▶ _THE DATA_
------------------------------------------------------------------------

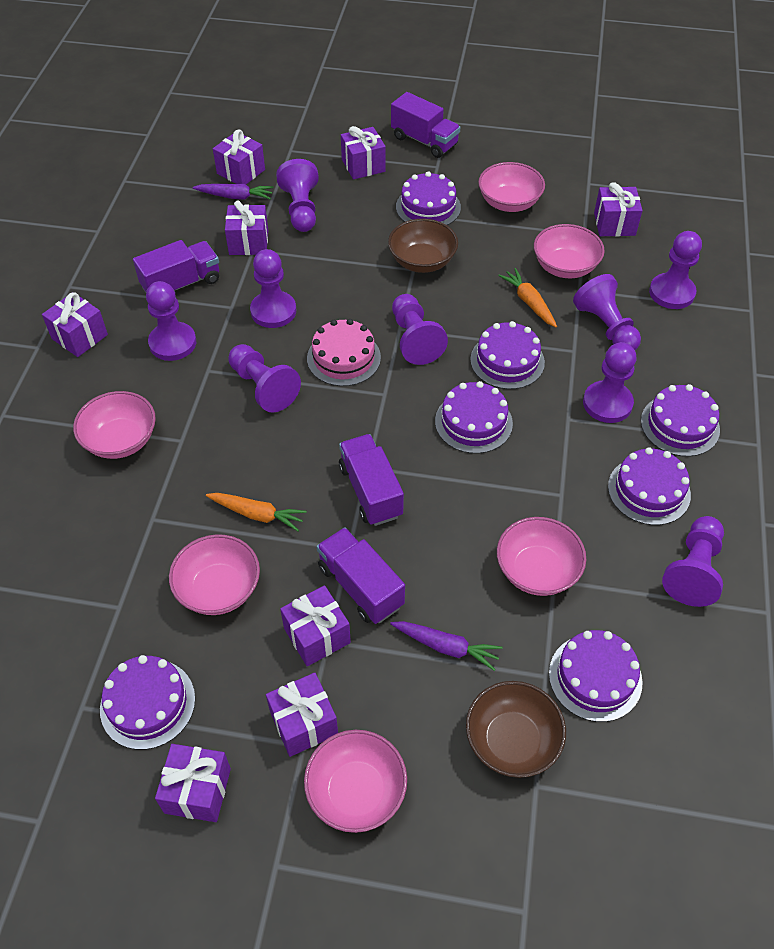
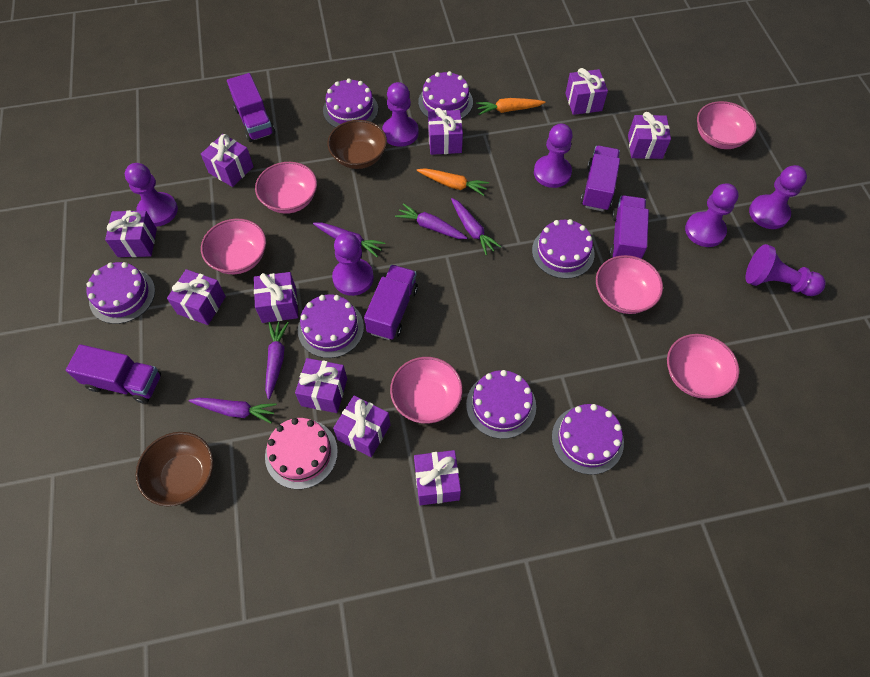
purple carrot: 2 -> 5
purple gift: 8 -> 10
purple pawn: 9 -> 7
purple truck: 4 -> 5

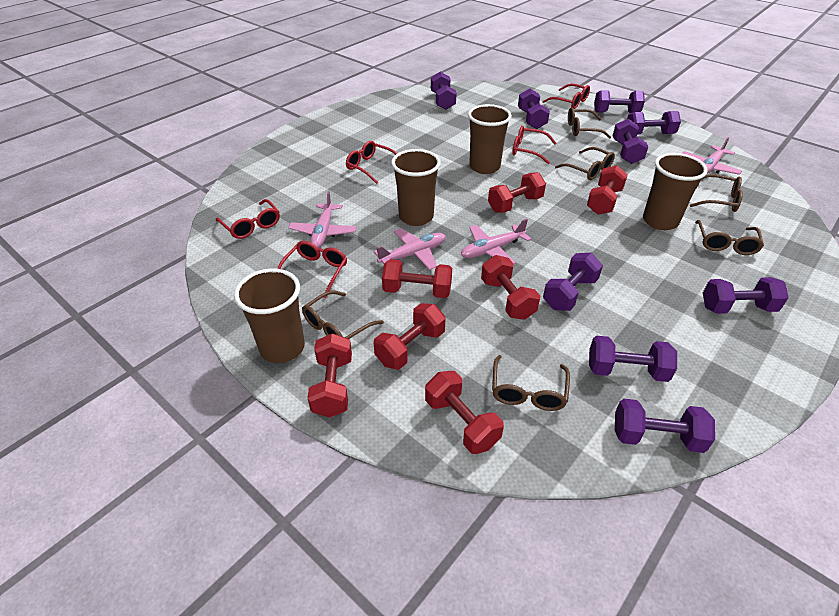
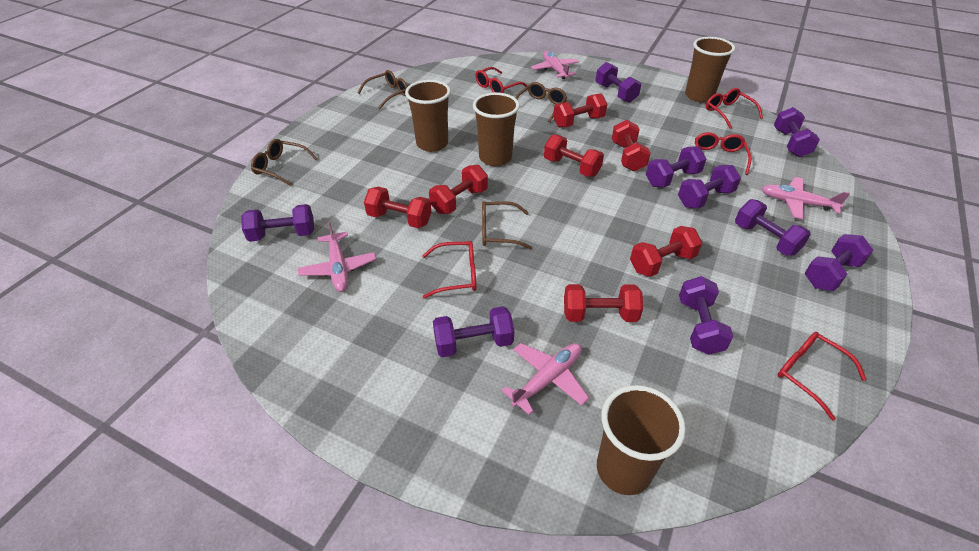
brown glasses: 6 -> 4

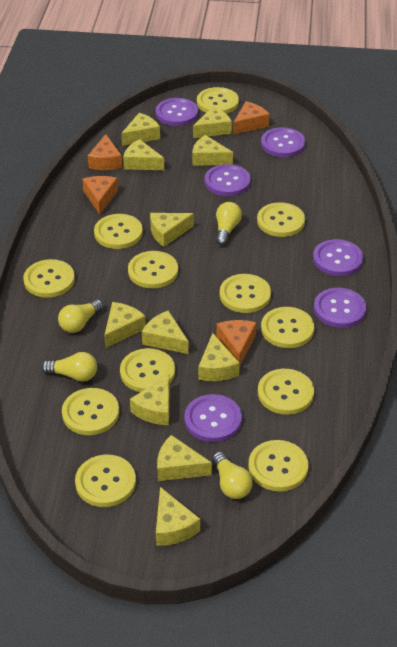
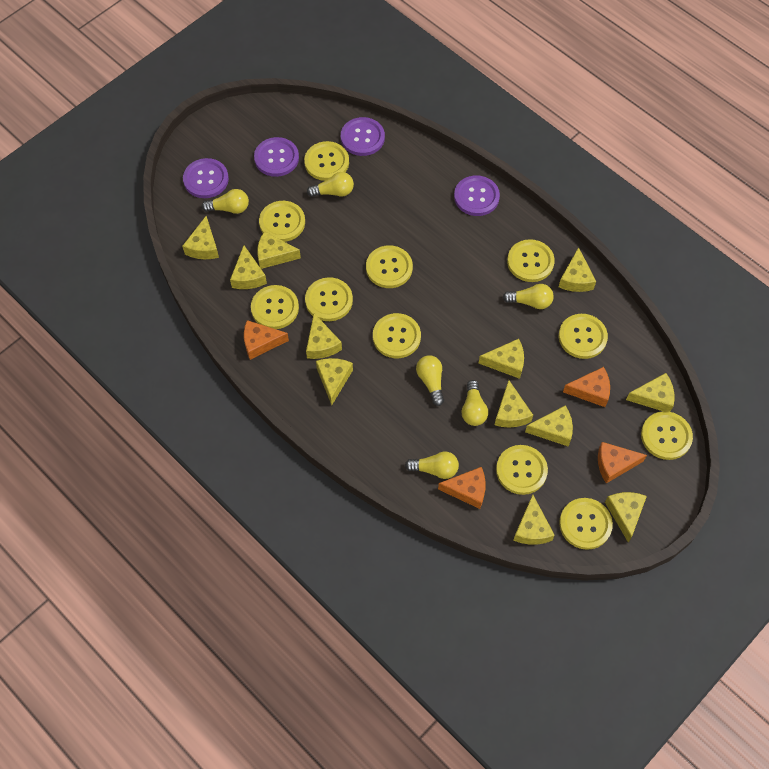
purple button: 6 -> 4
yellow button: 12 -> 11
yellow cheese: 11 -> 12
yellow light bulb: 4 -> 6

------------------------------------------------------------------------

▶ _WORK ORDER_
Nothing but the lines from the one with "purple gift: 8 -> 10" through the last line of the material above should appear in the answer, each copied exactly, with no pictures.

▶ _OUTPUT FOR THIS EXERCISE_
purple gift: 8 -> 10
purple pawn: 9 -> 7
purple truck: 4 -> 5

brown glasses: 6 -> 4

purple button: 6 -> 4
yellow button: 12 -> 11
yellow cheese: 11 -> 12
yellow light bulb: 4 -> 6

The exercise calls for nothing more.